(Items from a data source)
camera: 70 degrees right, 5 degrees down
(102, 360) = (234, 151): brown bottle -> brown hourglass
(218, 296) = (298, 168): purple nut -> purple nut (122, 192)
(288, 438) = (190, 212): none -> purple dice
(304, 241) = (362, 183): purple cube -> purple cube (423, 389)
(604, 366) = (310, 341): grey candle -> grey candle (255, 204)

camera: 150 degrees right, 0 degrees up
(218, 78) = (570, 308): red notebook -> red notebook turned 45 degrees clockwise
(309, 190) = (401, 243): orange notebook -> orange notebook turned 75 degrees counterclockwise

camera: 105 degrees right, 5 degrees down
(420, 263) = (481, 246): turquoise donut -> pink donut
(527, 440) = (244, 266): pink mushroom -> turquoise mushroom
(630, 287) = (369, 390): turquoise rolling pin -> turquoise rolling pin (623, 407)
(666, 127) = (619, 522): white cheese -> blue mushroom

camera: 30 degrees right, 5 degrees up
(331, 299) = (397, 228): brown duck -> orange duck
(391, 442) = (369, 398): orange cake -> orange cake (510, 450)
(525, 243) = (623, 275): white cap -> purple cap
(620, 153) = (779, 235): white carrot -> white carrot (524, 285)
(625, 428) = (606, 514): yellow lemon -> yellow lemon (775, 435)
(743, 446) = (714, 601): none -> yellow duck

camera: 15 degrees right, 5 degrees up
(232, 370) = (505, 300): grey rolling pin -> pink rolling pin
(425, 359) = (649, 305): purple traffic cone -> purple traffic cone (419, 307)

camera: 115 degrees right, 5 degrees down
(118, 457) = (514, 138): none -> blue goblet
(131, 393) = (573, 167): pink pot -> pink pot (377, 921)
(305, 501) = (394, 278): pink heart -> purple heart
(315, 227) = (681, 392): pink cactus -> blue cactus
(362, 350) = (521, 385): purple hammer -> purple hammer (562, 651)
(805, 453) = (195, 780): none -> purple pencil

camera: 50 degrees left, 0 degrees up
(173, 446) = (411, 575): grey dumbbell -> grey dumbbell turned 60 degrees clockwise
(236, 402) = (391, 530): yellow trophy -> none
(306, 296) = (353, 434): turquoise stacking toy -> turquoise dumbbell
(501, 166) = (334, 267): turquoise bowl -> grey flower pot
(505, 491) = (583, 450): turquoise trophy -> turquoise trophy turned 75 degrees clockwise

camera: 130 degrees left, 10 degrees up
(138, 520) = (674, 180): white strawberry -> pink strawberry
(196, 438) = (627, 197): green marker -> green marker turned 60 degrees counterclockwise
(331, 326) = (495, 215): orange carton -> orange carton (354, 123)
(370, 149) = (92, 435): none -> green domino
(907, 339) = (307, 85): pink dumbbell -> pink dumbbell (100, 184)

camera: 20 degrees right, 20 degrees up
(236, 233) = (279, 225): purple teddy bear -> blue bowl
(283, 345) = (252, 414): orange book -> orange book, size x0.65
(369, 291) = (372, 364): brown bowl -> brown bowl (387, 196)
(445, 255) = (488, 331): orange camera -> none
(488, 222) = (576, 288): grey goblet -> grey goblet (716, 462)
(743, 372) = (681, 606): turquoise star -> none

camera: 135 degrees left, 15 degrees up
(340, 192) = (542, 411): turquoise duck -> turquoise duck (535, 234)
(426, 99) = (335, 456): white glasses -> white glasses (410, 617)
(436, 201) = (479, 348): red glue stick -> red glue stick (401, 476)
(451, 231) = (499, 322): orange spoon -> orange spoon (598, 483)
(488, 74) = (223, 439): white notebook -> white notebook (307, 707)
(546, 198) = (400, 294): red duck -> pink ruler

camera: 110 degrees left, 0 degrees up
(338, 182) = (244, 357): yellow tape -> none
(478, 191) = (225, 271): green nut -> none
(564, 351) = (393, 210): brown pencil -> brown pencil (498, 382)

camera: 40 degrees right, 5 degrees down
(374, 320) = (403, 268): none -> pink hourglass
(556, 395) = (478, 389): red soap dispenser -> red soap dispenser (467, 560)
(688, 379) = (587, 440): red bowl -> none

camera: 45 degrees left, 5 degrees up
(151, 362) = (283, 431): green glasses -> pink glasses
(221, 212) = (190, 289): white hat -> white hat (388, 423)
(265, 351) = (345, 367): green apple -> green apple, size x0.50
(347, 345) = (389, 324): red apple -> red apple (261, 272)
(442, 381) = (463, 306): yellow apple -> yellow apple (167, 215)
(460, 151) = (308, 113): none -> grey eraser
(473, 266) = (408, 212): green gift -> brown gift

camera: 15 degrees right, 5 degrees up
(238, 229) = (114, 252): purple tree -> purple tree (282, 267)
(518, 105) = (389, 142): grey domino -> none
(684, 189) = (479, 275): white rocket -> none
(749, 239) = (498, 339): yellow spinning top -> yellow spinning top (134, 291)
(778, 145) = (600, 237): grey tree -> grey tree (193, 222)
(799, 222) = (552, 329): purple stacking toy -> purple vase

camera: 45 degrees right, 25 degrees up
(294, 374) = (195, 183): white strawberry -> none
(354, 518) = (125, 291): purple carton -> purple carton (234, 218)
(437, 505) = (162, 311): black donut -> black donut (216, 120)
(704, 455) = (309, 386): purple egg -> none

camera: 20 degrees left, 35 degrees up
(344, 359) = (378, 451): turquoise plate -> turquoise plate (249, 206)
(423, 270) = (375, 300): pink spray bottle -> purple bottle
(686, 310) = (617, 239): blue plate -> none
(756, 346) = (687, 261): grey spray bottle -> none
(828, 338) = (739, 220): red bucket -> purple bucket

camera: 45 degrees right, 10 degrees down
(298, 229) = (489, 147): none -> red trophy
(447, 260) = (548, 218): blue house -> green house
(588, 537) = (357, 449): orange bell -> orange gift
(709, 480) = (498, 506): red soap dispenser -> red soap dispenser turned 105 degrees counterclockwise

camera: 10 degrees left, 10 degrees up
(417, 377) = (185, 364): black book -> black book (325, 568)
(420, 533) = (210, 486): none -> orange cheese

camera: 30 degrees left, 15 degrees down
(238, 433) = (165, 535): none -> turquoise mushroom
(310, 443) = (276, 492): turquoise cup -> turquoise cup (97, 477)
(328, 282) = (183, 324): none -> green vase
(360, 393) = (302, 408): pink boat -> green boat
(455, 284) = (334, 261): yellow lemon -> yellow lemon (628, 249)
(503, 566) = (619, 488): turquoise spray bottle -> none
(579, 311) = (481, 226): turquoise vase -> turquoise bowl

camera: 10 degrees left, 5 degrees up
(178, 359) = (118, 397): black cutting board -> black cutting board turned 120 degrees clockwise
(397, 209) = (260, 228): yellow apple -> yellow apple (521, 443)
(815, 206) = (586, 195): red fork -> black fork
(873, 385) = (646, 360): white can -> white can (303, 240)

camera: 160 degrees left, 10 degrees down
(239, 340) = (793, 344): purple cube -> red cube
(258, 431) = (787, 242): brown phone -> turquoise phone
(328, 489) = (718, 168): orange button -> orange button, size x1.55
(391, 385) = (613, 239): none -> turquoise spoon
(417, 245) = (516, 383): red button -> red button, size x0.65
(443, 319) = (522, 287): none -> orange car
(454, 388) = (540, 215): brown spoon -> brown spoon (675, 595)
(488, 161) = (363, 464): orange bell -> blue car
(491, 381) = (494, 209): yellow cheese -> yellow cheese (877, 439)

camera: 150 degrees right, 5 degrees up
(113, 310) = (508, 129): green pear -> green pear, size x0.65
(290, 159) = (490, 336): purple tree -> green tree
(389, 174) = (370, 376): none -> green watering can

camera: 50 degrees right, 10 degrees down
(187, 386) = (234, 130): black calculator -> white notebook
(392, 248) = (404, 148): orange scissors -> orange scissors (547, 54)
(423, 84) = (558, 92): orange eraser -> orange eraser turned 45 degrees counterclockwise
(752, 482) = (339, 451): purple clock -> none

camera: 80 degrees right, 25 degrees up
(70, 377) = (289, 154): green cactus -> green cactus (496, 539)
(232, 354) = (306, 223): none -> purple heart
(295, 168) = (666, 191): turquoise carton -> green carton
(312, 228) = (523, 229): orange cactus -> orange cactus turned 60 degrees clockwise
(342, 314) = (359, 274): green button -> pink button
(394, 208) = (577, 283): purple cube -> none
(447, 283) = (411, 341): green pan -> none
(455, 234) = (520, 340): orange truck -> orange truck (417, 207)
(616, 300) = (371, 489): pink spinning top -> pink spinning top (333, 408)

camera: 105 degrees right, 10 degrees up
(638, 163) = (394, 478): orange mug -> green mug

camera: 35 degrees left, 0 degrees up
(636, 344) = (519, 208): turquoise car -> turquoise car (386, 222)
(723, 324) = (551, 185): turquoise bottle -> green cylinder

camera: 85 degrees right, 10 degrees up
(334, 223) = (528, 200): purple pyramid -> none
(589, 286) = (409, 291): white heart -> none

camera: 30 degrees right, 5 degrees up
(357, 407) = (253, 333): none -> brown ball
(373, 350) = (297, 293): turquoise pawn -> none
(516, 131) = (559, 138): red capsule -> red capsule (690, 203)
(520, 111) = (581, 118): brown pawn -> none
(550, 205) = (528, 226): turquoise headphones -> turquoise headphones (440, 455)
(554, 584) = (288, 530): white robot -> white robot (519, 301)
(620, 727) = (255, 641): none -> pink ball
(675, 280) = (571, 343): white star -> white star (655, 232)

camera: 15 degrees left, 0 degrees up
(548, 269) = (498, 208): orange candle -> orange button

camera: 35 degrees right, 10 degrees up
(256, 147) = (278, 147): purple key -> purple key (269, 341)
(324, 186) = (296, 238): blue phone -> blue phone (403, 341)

WHAT TO PRODUCE> Copy every line of the data above, beginning with the first and ending with the line that contains "(527, 440) = (244, 266): pink", and give nothing more.

OUTPUT BELOW>
camera: 70 degrees right, 5 degrees down
(102, 360) = (234, 151): brown bottle -> brown hourglass
(218, 296) = (298, 168): purple nut -> purple nut (122, 192)
(288, 438) = (190, 212): none -> purple dice
(304, 241) = (362, 183): purple cube -> purple cube (423, 389)
(604, 366) = (310, 341): grey candle -> grey candle (255, 204)

camera: 150 degrees right, 0 degrees up
(218, 78) = (570, 308): red notebook -> red notebook turned 45 degrees clockwise
(309, 190) = (401, 243): orange notebook -> orange notebook turned 75 degrees counterclockwise

camera: 105 degrees right, 5 degrees down
(420, 263) = (481, 246): turquoise donut -> pink donut
(527, 440) = (244, 266): pink mushroom -> turquoise mushroom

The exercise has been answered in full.